[[ Material provided open ]]

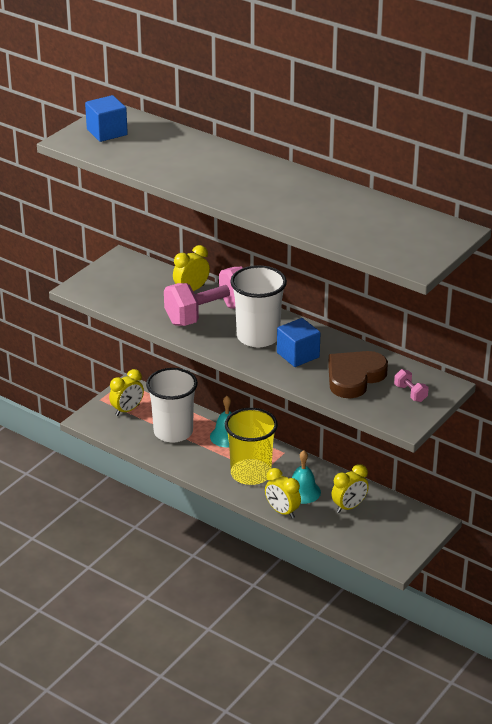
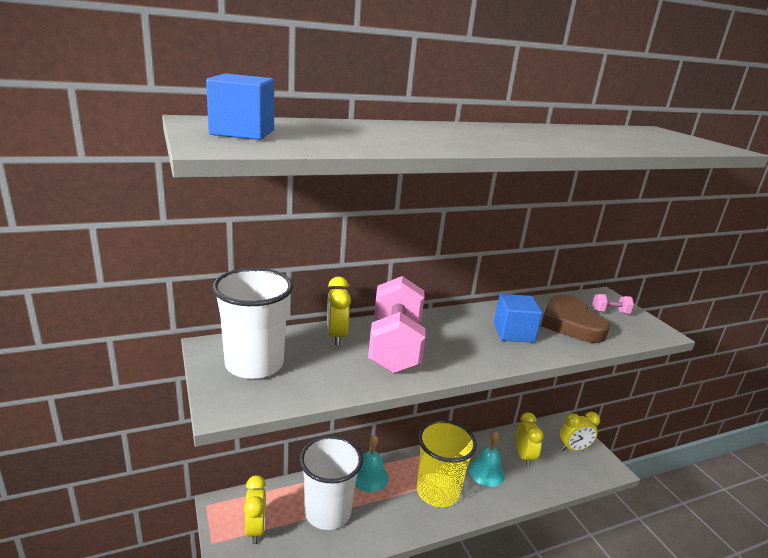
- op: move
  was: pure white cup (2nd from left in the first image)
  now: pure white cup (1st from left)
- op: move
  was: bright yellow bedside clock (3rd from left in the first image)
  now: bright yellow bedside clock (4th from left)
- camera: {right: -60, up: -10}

[[ Material provided closed ]]

[Your objective] Your copy of the entries above must be exact and must not include pictures.

[Task result]
- op: move
  was: pure white cup (2nd from left in the first image)
  now: pure white cup (1st from left)
- op: move
  was: bright yellow bedside clock (3rd from left in the first image)
  now: bright yellow bedside clock (4th from left)
- camera: {right: -60, up: -10}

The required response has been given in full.